* Begin Recorded data *

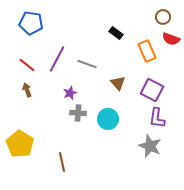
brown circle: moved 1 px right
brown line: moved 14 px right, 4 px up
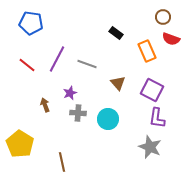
brown arrow: moved 18 px right, 15 px down
gray star: moved 1 px down
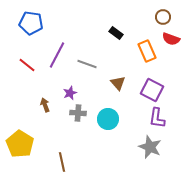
purple line: moved 4 px up
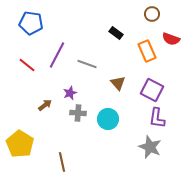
brown circle: moved 11 px left, 3 px up
brown arrow: rotated 72 degrees clockwise
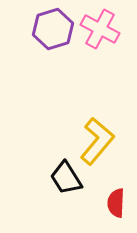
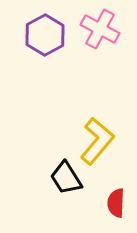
purple hexagon: moved 8 px left, 6 px down; rotated 12 degrees counterclockwise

* End Recorded data *

* [Task prompt]
Please rewrite all of the records above, replacing "brown" with "orange" and keeping everything else unchanged, and leave the pictures out.

* [Problem solution]
orange circle: moved 1 px right
orange line: moved 14 px right, 4 px up
orange arrow: moved 18 px right, 15 px down
gray star: moved 1 px down
purple line: moved 4 px up
orange circle: moved 11 px left, 3 px up
orange arrow: rotated 72 degrees clockwise
purple hexagon: moved 8 px left, 6 px down; rotated 12 degrees counterclockwise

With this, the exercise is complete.